**TASK DETAILS:**
Present the stretch of the listing from the line containing "Question: Which of" through the line containing "Question: Does smooth" as a JSON list of strings, with one string per line and blank lines omitted.

**INFORMATION SHOWN:**
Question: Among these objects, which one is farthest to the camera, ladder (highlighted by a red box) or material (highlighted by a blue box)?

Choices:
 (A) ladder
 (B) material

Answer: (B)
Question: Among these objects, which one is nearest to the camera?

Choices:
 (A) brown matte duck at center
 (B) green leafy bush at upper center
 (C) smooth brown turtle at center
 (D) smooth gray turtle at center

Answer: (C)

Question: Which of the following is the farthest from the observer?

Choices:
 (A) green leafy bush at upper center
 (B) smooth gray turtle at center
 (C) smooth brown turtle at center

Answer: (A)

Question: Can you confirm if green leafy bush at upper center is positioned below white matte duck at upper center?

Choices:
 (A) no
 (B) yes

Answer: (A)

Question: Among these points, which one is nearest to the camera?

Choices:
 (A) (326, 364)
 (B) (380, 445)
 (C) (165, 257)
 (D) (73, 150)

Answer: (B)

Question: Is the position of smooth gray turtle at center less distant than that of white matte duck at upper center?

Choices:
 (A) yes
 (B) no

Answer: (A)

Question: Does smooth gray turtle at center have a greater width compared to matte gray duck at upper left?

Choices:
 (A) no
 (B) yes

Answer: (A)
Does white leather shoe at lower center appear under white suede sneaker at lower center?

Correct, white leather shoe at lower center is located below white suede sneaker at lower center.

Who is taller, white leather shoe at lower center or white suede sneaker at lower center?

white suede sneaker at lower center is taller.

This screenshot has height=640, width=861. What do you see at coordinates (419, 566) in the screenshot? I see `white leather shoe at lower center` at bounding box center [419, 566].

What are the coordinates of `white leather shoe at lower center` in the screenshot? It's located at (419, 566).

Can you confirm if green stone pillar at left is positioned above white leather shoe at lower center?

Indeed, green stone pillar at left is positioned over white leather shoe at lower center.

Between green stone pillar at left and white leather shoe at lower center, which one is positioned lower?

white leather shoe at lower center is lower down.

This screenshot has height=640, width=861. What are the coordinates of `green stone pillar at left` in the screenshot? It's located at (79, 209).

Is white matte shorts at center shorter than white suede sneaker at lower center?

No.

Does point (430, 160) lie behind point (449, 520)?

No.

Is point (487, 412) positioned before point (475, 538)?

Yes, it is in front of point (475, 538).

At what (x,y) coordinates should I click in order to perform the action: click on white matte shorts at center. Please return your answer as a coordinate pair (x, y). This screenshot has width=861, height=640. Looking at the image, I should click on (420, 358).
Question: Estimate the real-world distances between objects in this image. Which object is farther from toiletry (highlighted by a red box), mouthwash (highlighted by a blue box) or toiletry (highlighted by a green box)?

**EXPECTED ANSWER:**
[
  "Question: Which of the following is the farthest from the observer?",
  "Choices:",
  " (A) green leafy bush at upper center",
  " (B) smooth gray turtle at center",
  " (C) smooth brown turtle at center",
  "Answer: (A)",
  "Question: Can you confirm if green leafy bush at upper center is positioned below white matte duck at upper center?",
  "Choices:",
  " (A) no",
  " (B) yes",
  "Answer: (A)",
  "Question: Among these points, which one is nearest to the camera?",
  "Choices:",
  " (A) (326, 364)",
  " (B) (380, 445)",
  " (C) (165, 257)",
  " (D) (73, 150)",
  "Answer: (B)",
  "Question: Is the position of smooth gray turtle at center less distant than that of white matte duck at upper center?",
  "Choices:",
  " (A) yes",
  " (B) no",
  "Answer: (A)",
  "Question: Does smooth gray turtle at center have a greater width compared to matte gray duck at upper left?"
]